=== Section Start ===

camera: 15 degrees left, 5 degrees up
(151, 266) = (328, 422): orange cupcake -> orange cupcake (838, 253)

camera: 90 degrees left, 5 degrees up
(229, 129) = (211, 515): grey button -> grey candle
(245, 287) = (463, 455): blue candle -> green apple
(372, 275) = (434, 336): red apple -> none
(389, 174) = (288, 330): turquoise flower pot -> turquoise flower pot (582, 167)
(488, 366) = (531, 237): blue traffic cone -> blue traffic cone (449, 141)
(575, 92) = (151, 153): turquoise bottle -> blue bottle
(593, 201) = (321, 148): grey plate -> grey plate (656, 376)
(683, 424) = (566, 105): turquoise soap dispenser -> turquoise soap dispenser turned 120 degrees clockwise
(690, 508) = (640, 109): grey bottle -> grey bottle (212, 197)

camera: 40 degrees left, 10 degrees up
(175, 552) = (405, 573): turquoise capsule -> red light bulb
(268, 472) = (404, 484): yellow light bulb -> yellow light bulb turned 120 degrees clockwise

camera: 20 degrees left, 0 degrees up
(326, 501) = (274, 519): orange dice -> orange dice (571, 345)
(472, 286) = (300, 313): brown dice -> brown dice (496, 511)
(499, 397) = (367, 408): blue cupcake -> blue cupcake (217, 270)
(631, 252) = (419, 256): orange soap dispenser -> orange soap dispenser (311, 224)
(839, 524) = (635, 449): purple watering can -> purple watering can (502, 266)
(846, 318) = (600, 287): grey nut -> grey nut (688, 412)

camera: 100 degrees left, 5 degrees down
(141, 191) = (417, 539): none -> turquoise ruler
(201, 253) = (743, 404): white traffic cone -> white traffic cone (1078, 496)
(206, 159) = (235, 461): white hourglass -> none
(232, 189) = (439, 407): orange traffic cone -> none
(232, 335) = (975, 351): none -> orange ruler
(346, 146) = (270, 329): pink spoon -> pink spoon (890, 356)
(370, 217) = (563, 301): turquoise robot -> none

=== Section End ===

Requirement:
A single figure is required: how many lines above contain the word "soap".

Answer for this exercise:
2